- _WHAT TO DO_
Nothing but the pictures should be dropped; repeat the rest of the data below exactly.

START RECORDS TO USE

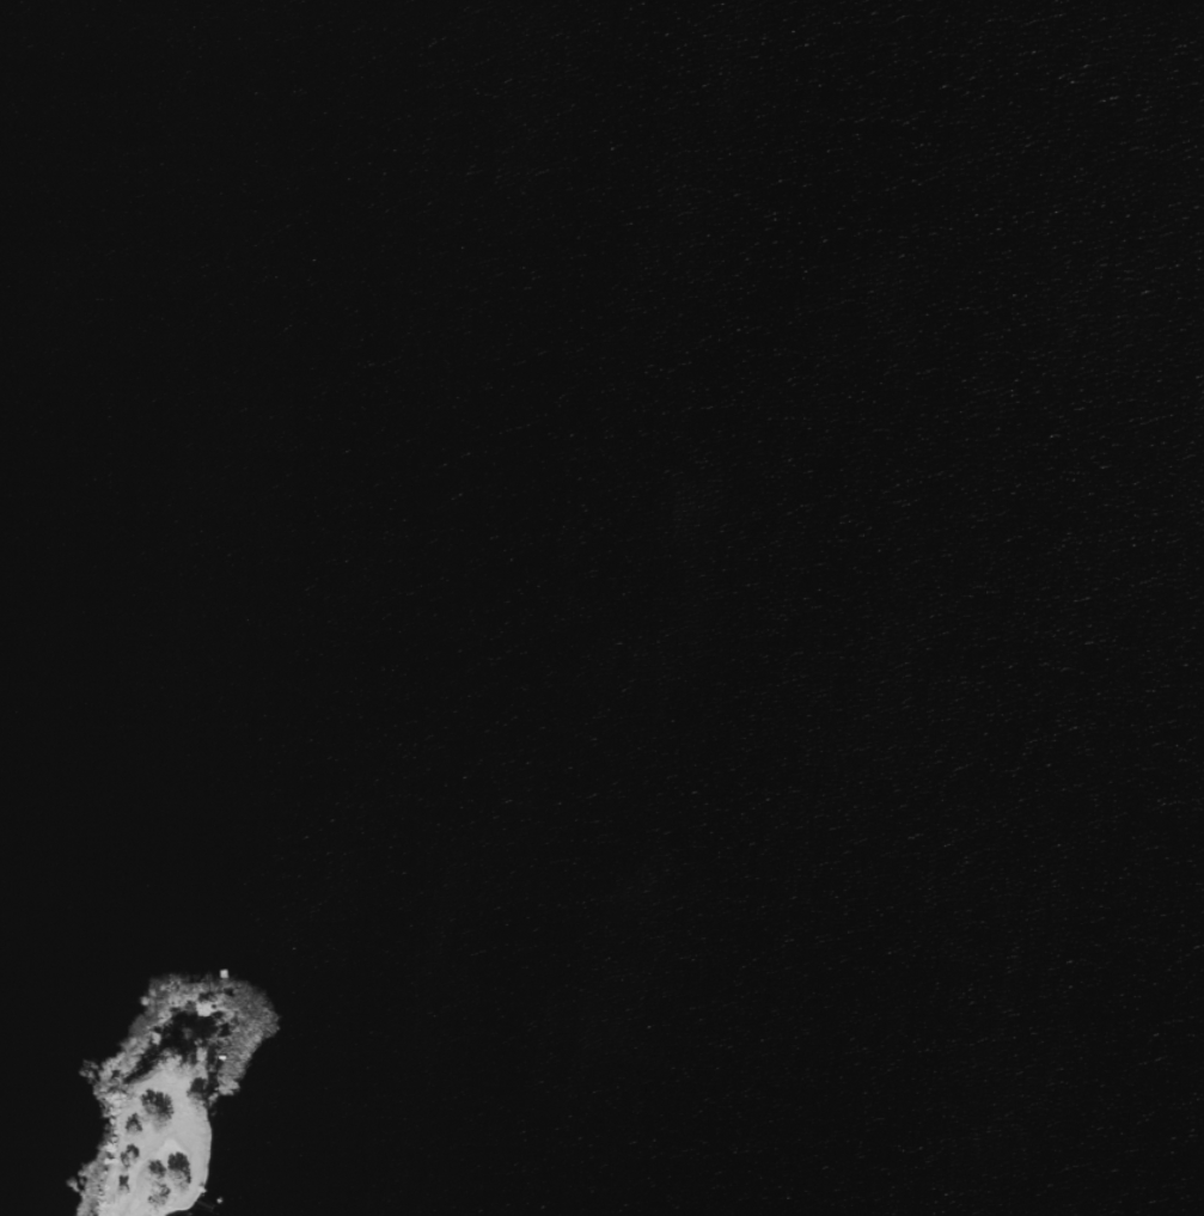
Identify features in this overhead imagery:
river: (674, 532)
building: (173, 1135)

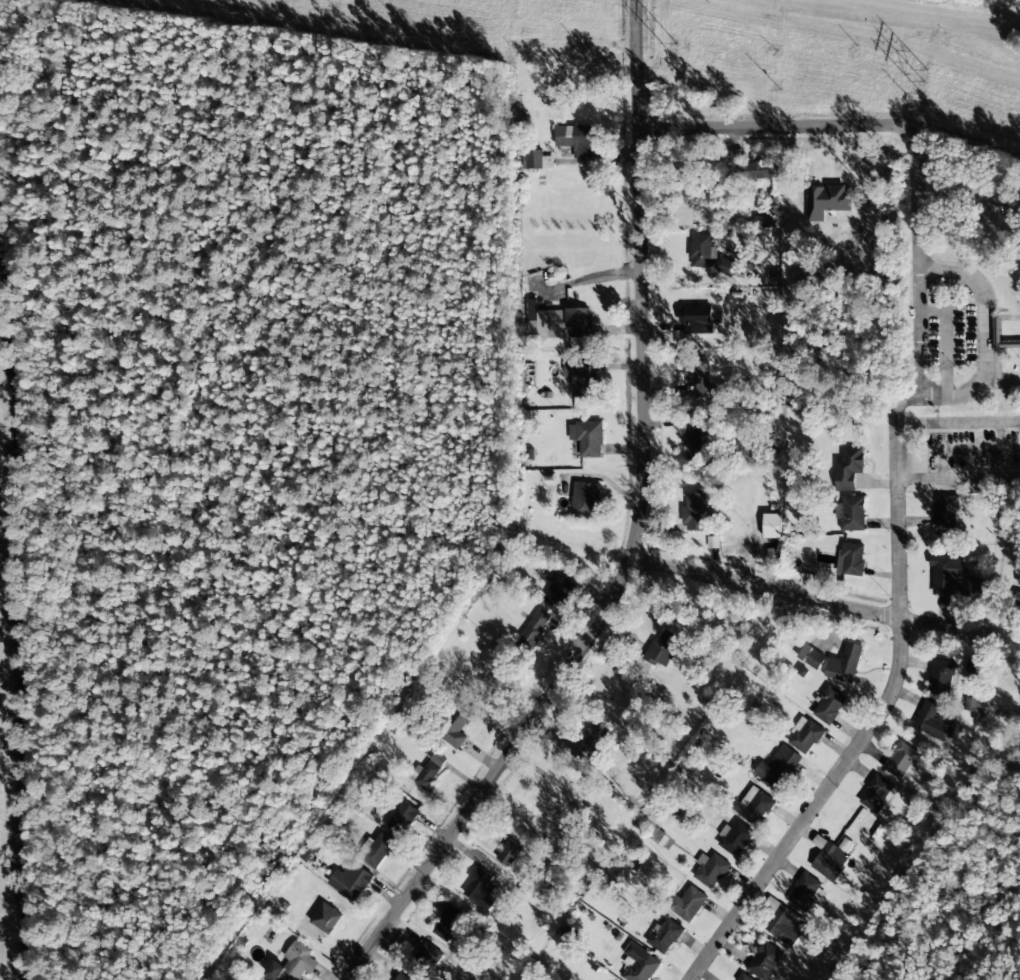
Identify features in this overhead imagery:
power tower: (338, 4)
power tower: (923, 85)
building: (575, 139)
building: (534, 160)
building: (749, 167)
building: (828, 200)
building: (765, 221)
building: (708, 256)
building: (530, 318)
building: (696, 319)
building: (564, 321)
building: (698, 377)
building: (583, 379)
building: (592, 440)
building: (693, 440)
road: (896, 445)
building: (848, 468)
building: (584, 501)
building: (946, 511)
building: (695, 512)
building: (853, 513)
building: (772, 526)
road: (634, 532)
building: (774, 555)
building: (852, 559)
building: (952, 577)
building: (1019, 583)
building: (557, 589)
road: (805, 597)
building: (534, 629)
building: (665, 646)
building: (811, 656)
building: (845, 663)
building: (975, 667)
building: (941, 677)
building: (974, 704)
building: (829, 705)
building: (931, 720)
building: (457, 724)
building: (954, 731)
building: (805, 735)
building: (589, 740)
building: (902, 760)
building: (778, 767)
building: (427, 772)
building: (877, 794)
building: (755, 805)
building: (402, 819)
building: (734, 838)
building: (376, 849)
building: (509, 852)
building: (831, 857)
building: (710, 869)
building: (350, 881)
building: (480, 889)
building: (805, 893)
building: (688, 904)
building: (771, 906)
building: (326, 918)
building: (447, 922)
building: (785, 925)
building: (664, 936)
building: (826, 951)
building: (430, 954)
building: (765, 961)
building: (292, 963)
building: (639, 964)
building: (406, 976)

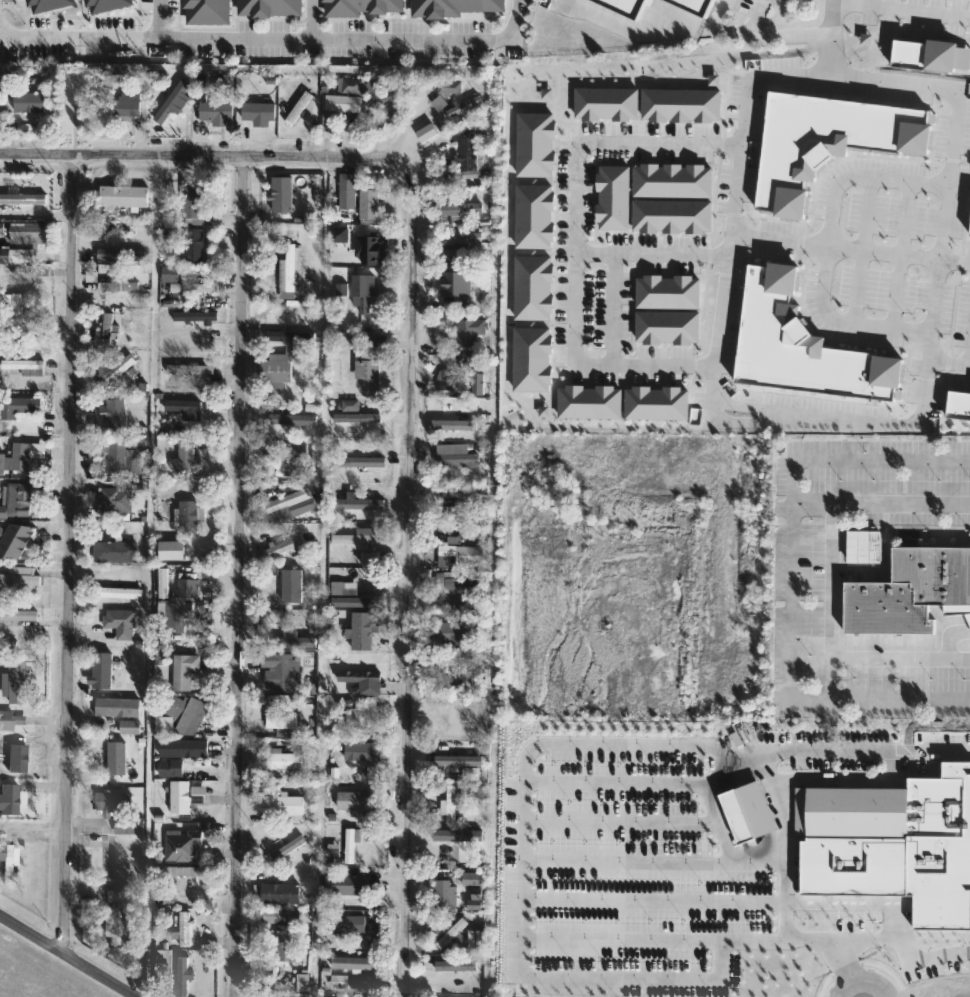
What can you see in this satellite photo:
building: (47, 4)
building: (108, 5)
building: (358, 6)
building: (453, 6)
building: (696, 6)
parking lot: (170, 7)
building: (269, 7)
building: (621, 7)
road: (902, 9)
building: (208, 11)
road: (158, 18)
road: (313, 19)
parking lot: (261, 26)
parking lot: (409, 28)
road: (626, 31)
road: (728, 32)
road: (774, 34)
road: (75, 37)
road: (831, 37)
road: (350, 39)
parking lot: (239, 50)
parking lot: (404, 52)
building: (923, 55)
building: (449, 85)
building: (28, 100)
building: (171, 101)
building: (343, 101)
building: (123, 104)
building: (463, 105)
road: (75, 110)
building: (221, 113)
building: (827, 137)
building: (467, 152)
road: (741, 153)
building: (347, 189)
building: (123, 194)
building: (23, 197)
building: (287, 197)
building: (368, 202)
building: (458, 209)
building: (1, 226)
building: (969, 232)
building: (26, 233)
building: (459, 240)
road: (577, 241)
road: (829, 244)
road: (852, 248)
building: (360, 250)
building: (16, 253)
building: (116, 253)
road: (654, 255)
building: (289, 266)
building: (23, 271)
building: (170, 271)
building: (120, 284)
building: (193, 285)
building: (362, 289)
building: (11, 313)
building: (195, 314)
building: (32, 327)
building: (106, 327)
building: (471, 331)
building: (282, 334)
building: (801, 345)
road: (969, 358)
road: (949, 361)
building: (22, 362)
building: (118, 365)
building: (279, 365)
building: (189, 367)
building: (368, 369)
road: (409, 377)
building: (456, 381)
building: (182, 403)
building: (350, 403)
building: (958, 403)
building: (18, 405)
building: (116, 411)
building: (355, 416)
building: (289, 417)
building: (452, 425)
building: (455, 453)
building: (20, 455)
building: (114, 457)
building: (284, 458)
building: (185, 459)
building: (362, 460)
building: (16, 499)
building: (115, 500)
building: (291, 501)
building: (360, 502)
building: (190, 510)
building: (16, 539)
building: (280, 546)
road: (68, 549)
building: (115, 551)
building: (460, 555)
building: (347, 567)
road: (239, 574)
building: (18, 578)
road: (793, 579)
road: (833, 580)
building: (455, 582)
building: (187, 586)
building: (117, 591)
building: (910, 591)
building: (281, 599)
building: (18, 614)
building: (458, 632)
building: (97, 668)
building: (183, 668)
building: (361, 680)
building: (17, 681)
building: (117, 705)
building: (186, 712)
building: (360, 714)
building: (12, 719)
building: (282, 721)
building: (457, 721)
building: (164, 722)
building: (129, 725)
building: (182, 746)
building: (17, 749)
building: (359, 752)
building: (117, 757)
building: (283, 758)
building: (458, 759)
road: (774, 761)
building: (170, 768)
building: (184, 794)
building: (8, 797)
building: (356, 799)
building: (109, 800)
building: (450, 802)
building: (284, 804)
building: (890, 810)
building: (128, 823)
building: (350, 841)
building: (182, 844)
building: (286, 844)
building: (448, 844)
road: (658, 859)
building: (6, 860)
building: (183, 874)
building: (472, 878)
road: (898, 878)
building: (348, 883)
building: (280, 892)
road: (790, 892)
building: (445, 895)
road: (656, 899)
building: (112, 915)
building: (282, 915)
building: (342, 924)
road: (523, 924)
building: (184, 927)
building: (445, 931)
road: (891, 932)
road: (626, 936)
building: (476, 940)
building: (286, 942)
road: (70, 953)
building: (352, 962)
building: (182, 976)
road: (865, 979)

END RECORDS TO USE

- _EXERCISE RESPONSE_
Identify features in this overhead imagery:
river: (674, 532)
building: (173, 1135)

Identify features in this overhead imagery:
power tower: (338, 4)
power tower: (923, 85)
building: (575, 139)
building: (534, 160)
building: (749, 167)
building: (828, 200)
building: (765, 221)
building: (708, 256)
building: (530, 318)
building: (696, 319)
building: (564, 321)
building: (698, 377)
building: (583, 379)
building: (592, 440)
building: (693, 440)
road: (896, 445)
building: (848, 468)
building: (584, 501)
building: (946, 511)
building: (695, 512)
building: (853, 513)
building: (772, 526)
road: (634, 532)
building: (774, 555)
building: (852, 559)
building: (952, 577)
building: (1019, 583)
building: (557, 589)
road: (805, 597)
building: (534, 629)
building: (665, 646)
building: (811, 656)
building: (845, 663)
building: (975, 667)
building: (941, 677)
building: (974, 704)
building: (829, 705)
building: (931, 720)
building: (457, 724)
building: (954, 731)
building: (805, 735)
building: (589, 740)
building: (902, 760)
building: (778, 767)
building: (427, 772)
building: (877, 794)
building: (755, 805)
building: (402, 819)
building: (734, 838)
building: (376, 849)
building: (509, 852)
building: (831, 857)
building: (710, 869)
building: (350, 881)
building: (480, 889)
building: (805, 893)
building: (688, 904)
building: (771, 906)
building: (326, 918)
building: (447, 922)
building: (785, 925)
building: (664, 936)
building: (826, 951)
building: (430, 954)
building: (765, 961)
building: (292, 963)
building: (639, 964)
building: (406, 976)

What can you see in this satellite photo:
building: (47, 4)
building: (108, 5)
building: (358, 6)
building: (453, 6)
building: (696, 6)
parking lot: (170, 7)
building: (269, 7)
building: (621, 7)
road: (902, 9)
building: (208, 11)
road: (158, 18)
road: (313, 19)
parking lot: (261, 26)
parking lot: (409, 28)
road: (626, 31)
road: (728, 32)
road: (774, 34)
road: (75, 37)
road: (831, 37)
road: (350, 39)
parking lot: (239, 50)
parking lot: (404, 52)
building: (923, 55)
building: (449, 85)
building: (28, 100)
building: (171, 101)
building: (343, 101)
building: (123, 104)
building: (463, 105)
road: (75, 110)
building: (221, 113)
building: (827, 137)
building: (467, 152)
road: (741, 153)
building: (347, 189)
building: (123, 194)
building: (23, 197)
building: (287, 197)
building: (368, 202)
building: (458, 209)
building: (1, 226)
building: (969, 232)
building: (26, 233)
building: (459, 240)
road: (577, 241)
road: (829, 244)
road: (852, 248)
building: (360, 250)
building: (16, 253)
building: (116, 253)
road: (654, 255)
building: (289, 266)
building: (23, 271)
building: (170, 271)
building: (120, 284)
building: (193, 285)
building: (362, 289)
building: (11, 313)
building: (195, 314)
building: (32, 327)
building: (106, 327)
building: (471, 331)
building: (282, 334)
building: (801, 345)
road: (969, 358)
road: (949, 361)
building: (22, 362)
building: (118, 365)
building: (279, 365)
building: (189, 367)
building: (368, 369)
road: (409, 377)
building: (456, 381)
building: (182, 403)
building: (350, 403)
building: (958, 403)
building: (18, 405)
building: (116, 411)
building: (355, 416)
building: (289, 417)
building: (452, 425)
building: (455, 453)
building: (20, 455)
building: (114, 457)
building: (284, 458)
building: (185, 459)
building: (362, 460)
building: (16, 499)
building: (115, 500)
building: (291, 501)
building: (360, 502)
building: (190, 510)
building: (16, 539)
building: (280, 546)
road: (68, 549)
building: (115, 551)
building: (460, 555)
building: (347, 567)
road: (239, 574)
building: (18, 578)
road: (793, 579)
road: (833, 580)
building: (455, 582)
building: (187, 586)
building: (117, 591)
building: (910, 591)
building: (281, 599)
building: (18, 614)
building: (458, 632)
building: (97, 668)
building: (183, 668)
building: (361, 680)
building: (17, 681)
building: (117, 705)
building: (186, 712)
building: (360, 714)
building: (12, 719)
building: (282, 721)
building: (457, 721)
building: (164, 722)
building: (129, 725)
building: (182, 746)
building: (17, 749)
building: (359, 752)
building: (117, 757)
building: (283, 758)
building: (458, 759)
road: (774, 761)
building: (170, 768)
building: (184, 794)
building: (8, 797)
building: (356, 799)
building: (109, 800)
building: (450, 802)
building: (284, 804)
building: (890, 810)
building: (128, 823)
building: (350, 841)
building: (182, 844)
building: (286, 844)
building: (448, 844)
road: (658, 859)
building: (6, 860)
building: (183, 874)
building: (472, 878)
road: (898, 878)
building: (348, 883)
building: (280, 892)
road: (790, 892)
building: (445, 895)
road: (656, 899)
building: (112, 915)
building: (282, 915)
building: (342, 924)
road: (523, 924)
building: (184, 927)
building: (445, 931)
road: (891, 932)
road: (626, 936)
building: (476, 940)
building: (286, 942)
road: (70, 953)
building: (352, 962)
building: (182, 976)
road: (865, 979)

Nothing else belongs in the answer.